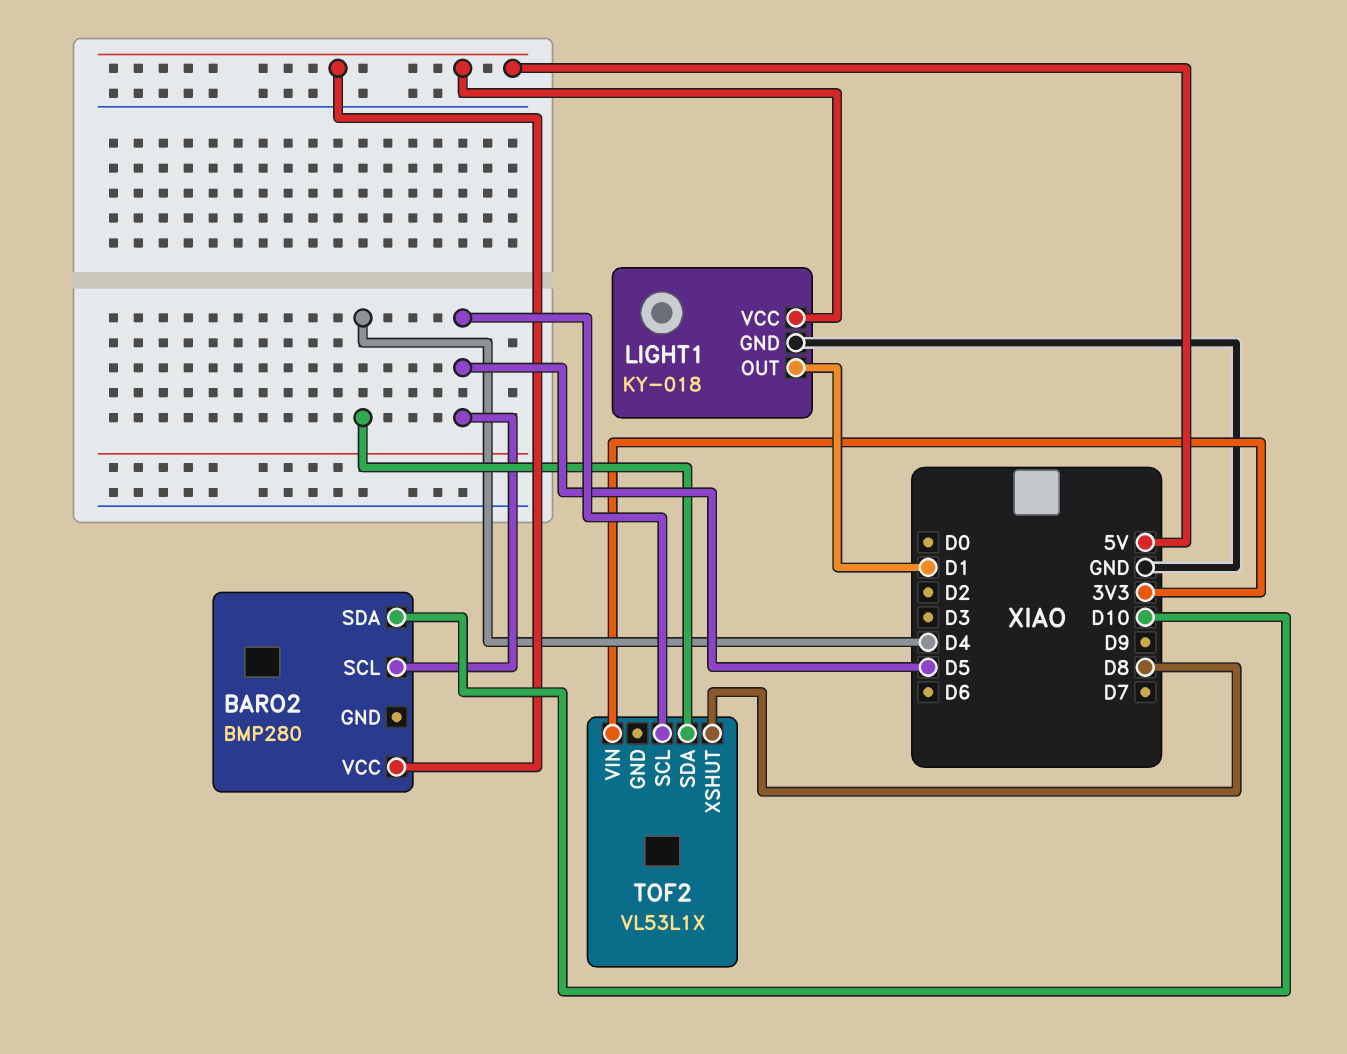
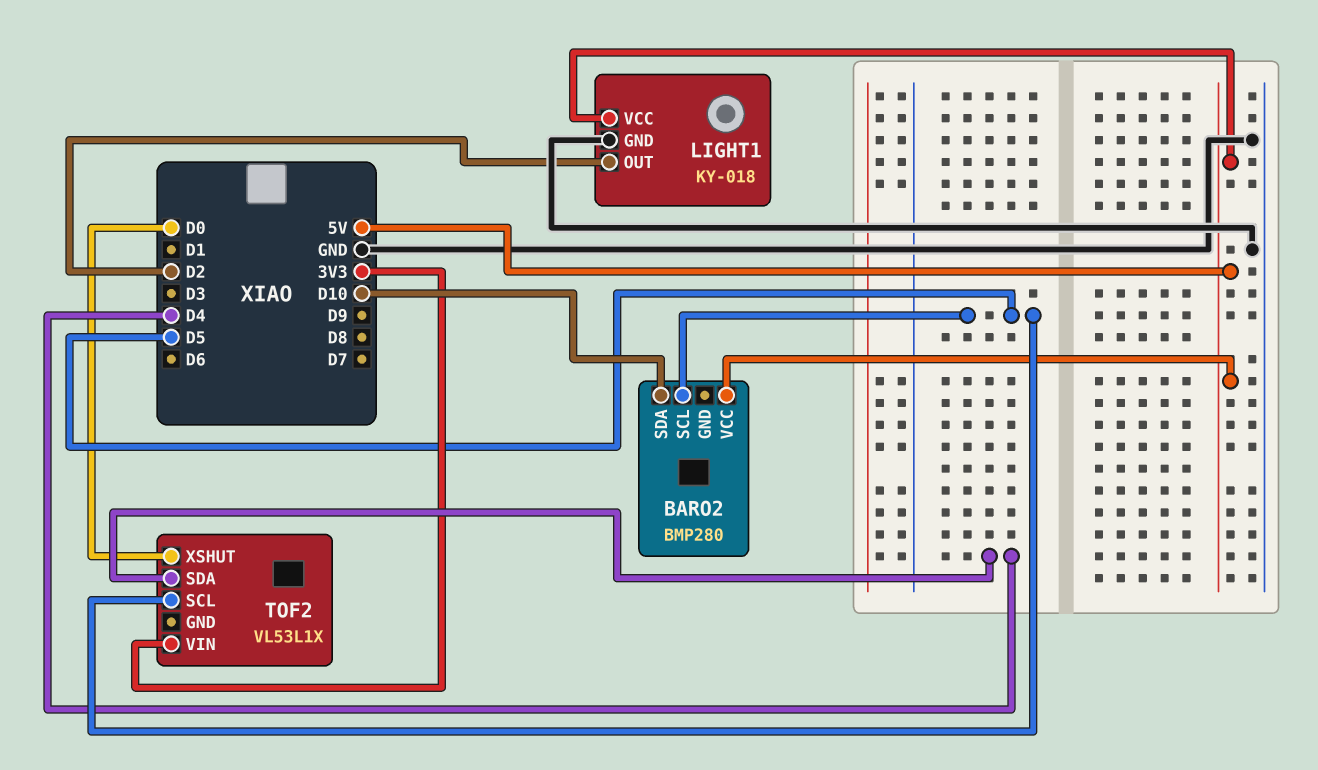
LIGHT1 pin OUT: D1 -> D2
TOF2 pin XSHUT: D8 -> D0

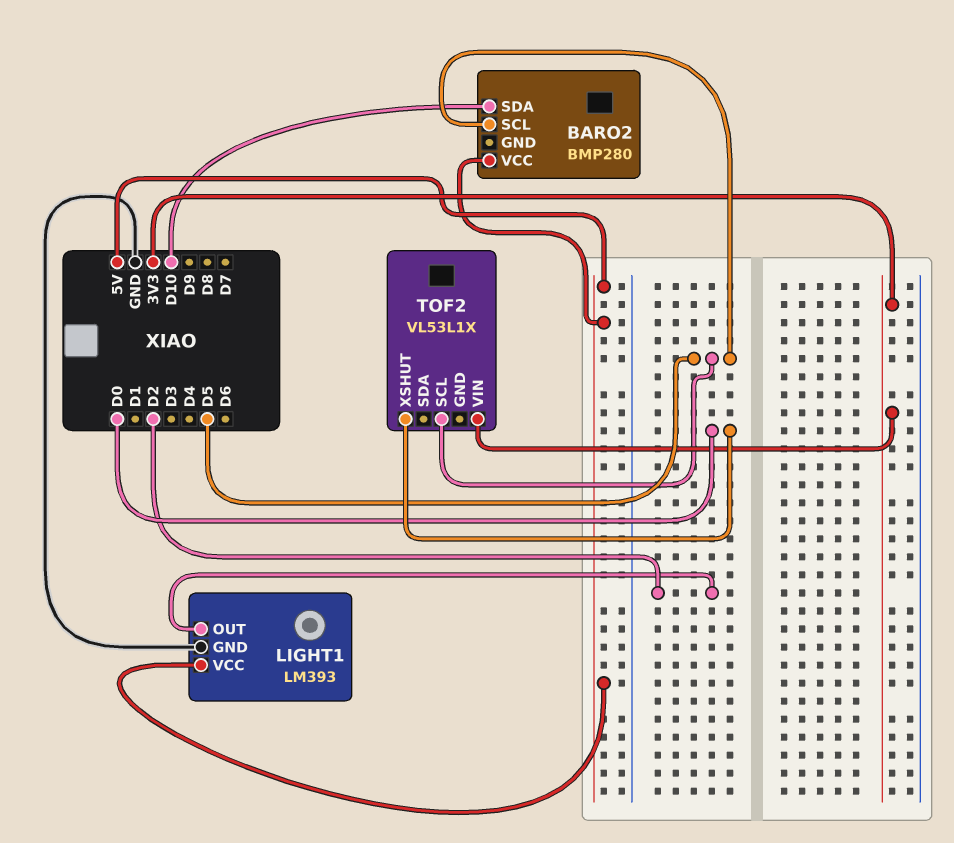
LIGHT1: KY-018 -> LM393
TOF2 pin SDA: D4 -> none

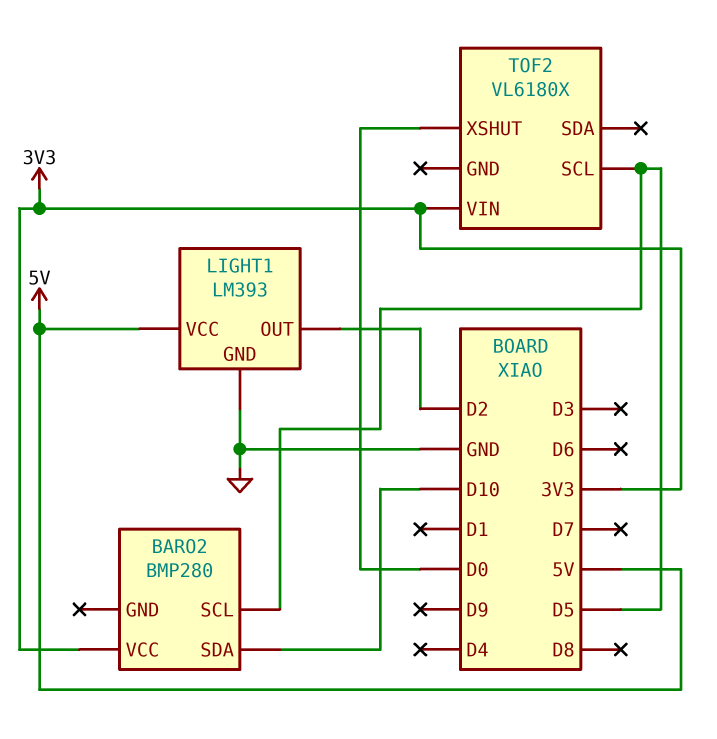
BARO2 pin VCC: 5V -> 3V3
TOF2: VL53L1X -> VL6180X

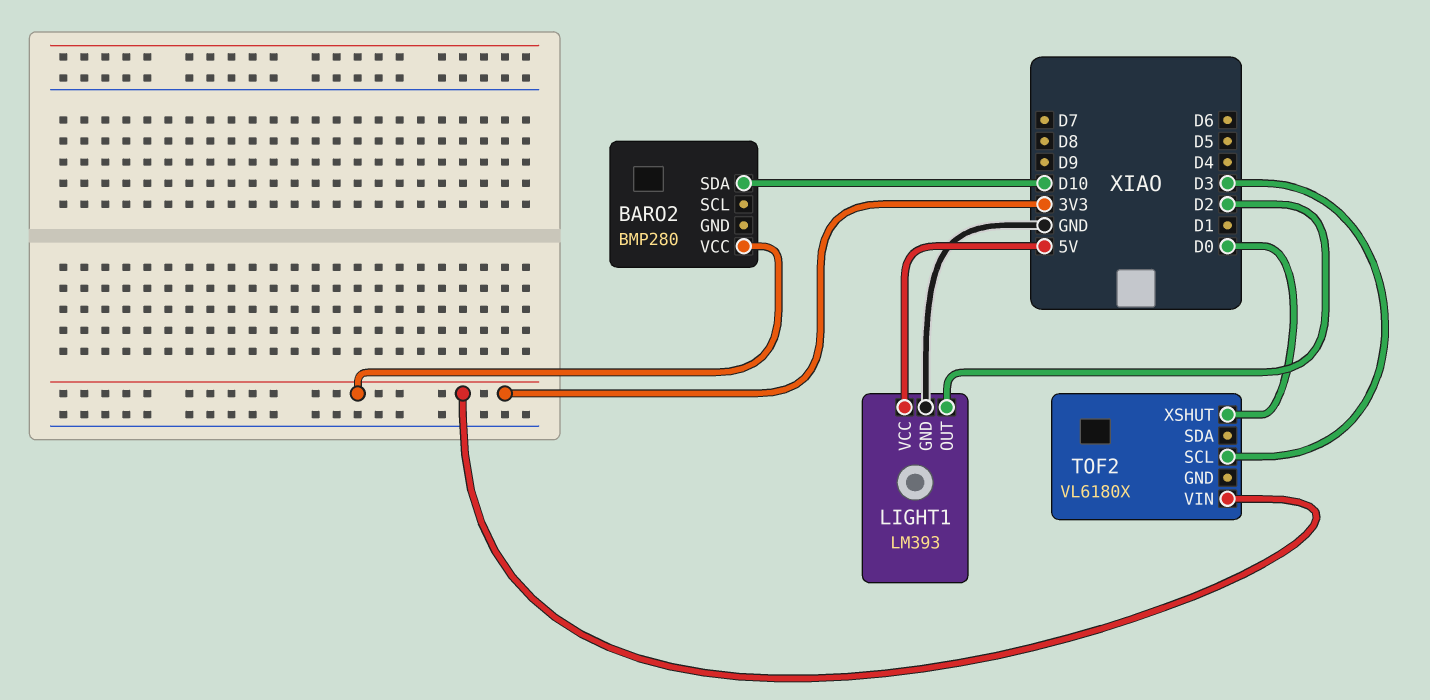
BARO2 pin SCL: D5 -> none
TOF2 pin SCL: D5 -> D3

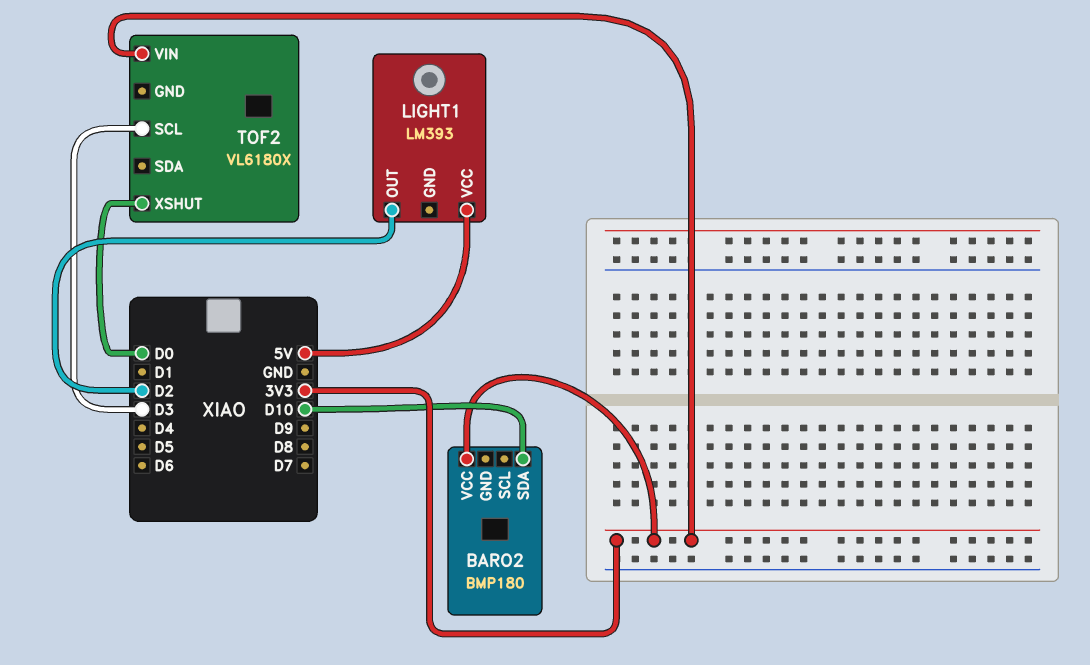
BARO2: BMP280 -> BMP180
LIGHT1 pin GND: GND -> none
++++
§ TASK DETAILS: Please write out all the data word for word, but keep every picture out.

§ SOLVED EXERCISE:
LIGHT1 pin OUT: D1 -> D2
TOF2 pin XSHUT: D8 -> D0

LIGHT1: KY-018 -> LM393
TOF2 pin SDA: D4 -> none

BARO2 pin VCC: 5V -> 3V3
TOF2: VL53L1X -> VL6180X

BARO2 pin SCL: D5 -> none
TOF2 pin SCL: D5 -> D3

BARO2: BMP280 -> BMP180
LIGHT1 pin GND: GND -> none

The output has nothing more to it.